--- START OF DATA LINES ---

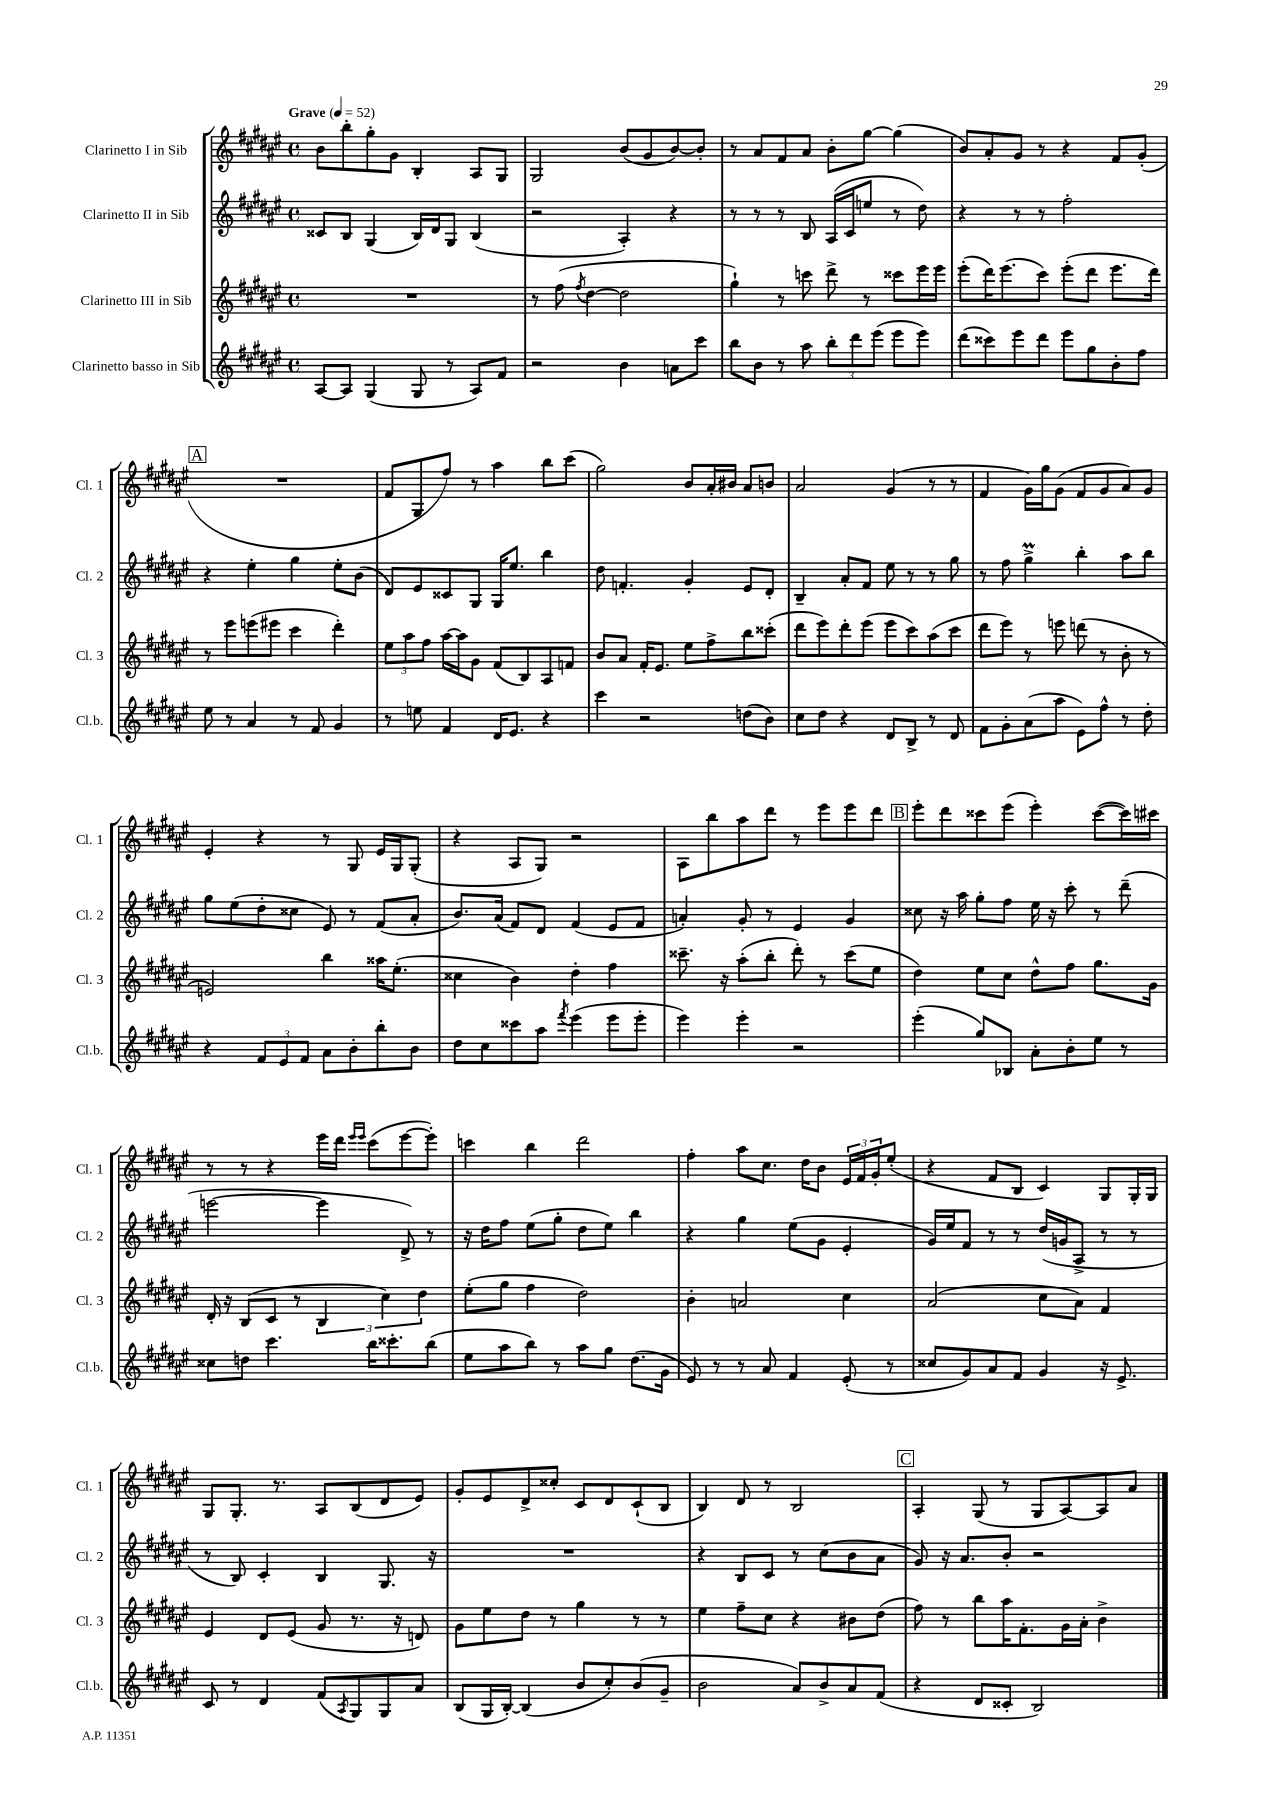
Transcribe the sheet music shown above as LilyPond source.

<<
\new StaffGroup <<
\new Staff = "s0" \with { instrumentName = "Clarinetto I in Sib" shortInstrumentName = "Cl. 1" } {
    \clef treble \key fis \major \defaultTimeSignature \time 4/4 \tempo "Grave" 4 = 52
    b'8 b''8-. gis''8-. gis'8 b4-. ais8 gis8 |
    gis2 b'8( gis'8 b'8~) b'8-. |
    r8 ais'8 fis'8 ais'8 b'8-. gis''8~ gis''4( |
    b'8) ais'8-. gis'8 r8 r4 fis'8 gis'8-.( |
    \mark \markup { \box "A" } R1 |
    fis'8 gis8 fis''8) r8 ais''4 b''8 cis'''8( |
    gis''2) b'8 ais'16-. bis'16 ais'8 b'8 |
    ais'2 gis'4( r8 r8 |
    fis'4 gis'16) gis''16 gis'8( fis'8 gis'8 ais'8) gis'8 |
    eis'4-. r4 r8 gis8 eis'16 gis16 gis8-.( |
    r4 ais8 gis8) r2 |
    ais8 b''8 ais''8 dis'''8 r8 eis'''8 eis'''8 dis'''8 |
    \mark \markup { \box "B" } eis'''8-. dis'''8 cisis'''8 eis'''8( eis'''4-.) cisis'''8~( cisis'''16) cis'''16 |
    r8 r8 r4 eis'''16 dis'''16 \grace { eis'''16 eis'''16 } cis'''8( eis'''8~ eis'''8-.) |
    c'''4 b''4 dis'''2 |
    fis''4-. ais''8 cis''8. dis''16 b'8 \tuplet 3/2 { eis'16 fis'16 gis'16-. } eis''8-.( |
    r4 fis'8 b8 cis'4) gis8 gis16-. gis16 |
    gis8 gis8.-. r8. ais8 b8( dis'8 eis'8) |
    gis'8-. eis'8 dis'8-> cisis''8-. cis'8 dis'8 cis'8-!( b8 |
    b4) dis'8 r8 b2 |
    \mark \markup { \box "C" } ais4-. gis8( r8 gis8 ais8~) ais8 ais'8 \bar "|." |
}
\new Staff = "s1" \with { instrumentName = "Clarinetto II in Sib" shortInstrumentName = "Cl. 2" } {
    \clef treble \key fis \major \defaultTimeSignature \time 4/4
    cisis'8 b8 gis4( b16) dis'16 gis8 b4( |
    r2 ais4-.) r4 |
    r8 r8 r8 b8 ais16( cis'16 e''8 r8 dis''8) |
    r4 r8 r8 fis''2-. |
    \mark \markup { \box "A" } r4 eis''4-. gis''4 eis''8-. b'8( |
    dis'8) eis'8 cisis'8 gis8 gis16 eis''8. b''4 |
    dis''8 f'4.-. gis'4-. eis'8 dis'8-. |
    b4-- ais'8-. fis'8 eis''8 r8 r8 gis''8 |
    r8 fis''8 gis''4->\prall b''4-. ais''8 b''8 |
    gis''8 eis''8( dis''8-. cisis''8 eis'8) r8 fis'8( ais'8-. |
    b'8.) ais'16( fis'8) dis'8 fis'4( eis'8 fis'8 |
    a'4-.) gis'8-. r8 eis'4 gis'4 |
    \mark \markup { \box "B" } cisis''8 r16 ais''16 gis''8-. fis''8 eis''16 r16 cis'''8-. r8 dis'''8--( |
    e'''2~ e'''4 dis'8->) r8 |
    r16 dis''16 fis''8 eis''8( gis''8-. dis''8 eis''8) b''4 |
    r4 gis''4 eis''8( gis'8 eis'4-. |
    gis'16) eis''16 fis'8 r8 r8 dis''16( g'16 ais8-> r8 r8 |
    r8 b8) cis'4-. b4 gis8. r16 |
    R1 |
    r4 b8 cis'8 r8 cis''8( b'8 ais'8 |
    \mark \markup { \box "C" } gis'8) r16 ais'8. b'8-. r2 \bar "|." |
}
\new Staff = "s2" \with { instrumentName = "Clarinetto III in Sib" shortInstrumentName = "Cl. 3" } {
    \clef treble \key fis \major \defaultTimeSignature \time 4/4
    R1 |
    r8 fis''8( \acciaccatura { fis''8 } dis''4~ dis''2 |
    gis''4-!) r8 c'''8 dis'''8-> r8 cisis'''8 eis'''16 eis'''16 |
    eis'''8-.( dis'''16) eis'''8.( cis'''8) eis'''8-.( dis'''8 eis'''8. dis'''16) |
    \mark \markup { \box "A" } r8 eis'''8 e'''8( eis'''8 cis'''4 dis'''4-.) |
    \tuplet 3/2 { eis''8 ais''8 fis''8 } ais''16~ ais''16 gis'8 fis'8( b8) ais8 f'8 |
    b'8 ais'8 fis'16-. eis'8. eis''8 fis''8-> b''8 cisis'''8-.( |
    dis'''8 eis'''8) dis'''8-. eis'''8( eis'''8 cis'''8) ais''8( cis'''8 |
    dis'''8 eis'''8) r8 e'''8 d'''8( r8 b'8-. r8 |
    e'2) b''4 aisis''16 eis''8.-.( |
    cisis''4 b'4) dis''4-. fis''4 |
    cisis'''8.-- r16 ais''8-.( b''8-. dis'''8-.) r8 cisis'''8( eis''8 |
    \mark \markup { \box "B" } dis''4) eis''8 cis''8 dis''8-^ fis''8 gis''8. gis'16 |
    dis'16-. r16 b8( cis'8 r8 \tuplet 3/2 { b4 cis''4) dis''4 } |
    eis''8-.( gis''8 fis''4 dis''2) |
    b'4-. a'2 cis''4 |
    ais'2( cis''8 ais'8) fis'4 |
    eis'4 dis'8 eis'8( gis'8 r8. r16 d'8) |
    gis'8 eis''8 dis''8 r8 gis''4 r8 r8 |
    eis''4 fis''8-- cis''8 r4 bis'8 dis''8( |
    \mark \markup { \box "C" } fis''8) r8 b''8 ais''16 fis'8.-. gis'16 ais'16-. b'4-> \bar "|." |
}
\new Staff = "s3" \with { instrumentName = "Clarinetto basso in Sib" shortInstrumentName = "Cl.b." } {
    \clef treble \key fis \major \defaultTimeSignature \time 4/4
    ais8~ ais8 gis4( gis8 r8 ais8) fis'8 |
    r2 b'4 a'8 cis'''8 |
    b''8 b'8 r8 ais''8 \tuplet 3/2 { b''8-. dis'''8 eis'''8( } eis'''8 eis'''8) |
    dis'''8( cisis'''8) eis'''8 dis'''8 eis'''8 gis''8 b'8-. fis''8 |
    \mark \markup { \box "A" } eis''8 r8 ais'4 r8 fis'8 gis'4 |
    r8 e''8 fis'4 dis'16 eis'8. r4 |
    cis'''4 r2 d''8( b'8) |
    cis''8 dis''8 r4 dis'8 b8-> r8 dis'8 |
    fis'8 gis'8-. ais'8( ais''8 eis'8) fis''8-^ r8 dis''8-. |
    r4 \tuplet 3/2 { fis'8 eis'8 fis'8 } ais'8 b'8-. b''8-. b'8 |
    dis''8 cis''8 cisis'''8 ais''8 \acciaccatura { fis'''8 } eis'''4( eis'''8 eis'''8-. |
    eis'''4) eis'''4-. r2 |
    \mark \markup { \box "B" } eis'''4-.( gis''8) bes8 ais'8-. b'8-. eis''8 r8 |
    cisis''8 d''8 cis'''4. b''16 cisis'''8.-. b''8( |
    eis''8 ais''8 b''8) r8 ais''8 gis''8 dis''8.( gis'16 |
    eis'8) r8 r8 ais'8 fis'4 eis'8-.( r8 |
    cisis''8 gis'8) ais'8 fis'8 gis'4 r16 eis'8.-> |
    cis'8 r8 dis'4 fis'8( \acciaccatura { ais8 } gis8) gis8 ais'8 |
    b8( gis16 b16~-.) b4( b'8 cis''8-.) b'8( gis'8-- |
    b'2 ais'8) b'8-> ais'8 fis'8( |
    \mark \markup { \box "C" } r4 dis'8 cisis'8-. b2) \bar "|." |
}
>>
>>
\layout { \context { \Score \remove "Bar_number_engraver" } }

--- END OF DATA LINES ---

_EXERCISE:_ Pull out each line of the data above that contains the word "acciaccatura", and copy those lines in full.

_REPLY:_
    r8 fis''8( \acciaccatura { fis''8 } dis''4~ dis''2 |
    dis''8 cis''8 cisis'''8 ais''8 \acciaccatura { fis'''8 } eis'''4( eis'''8 eis'''8-. |
    cis'8 r8 dis'4 fis'8( \acciaccatura { ais8 } gis8) gis8 ais'8 |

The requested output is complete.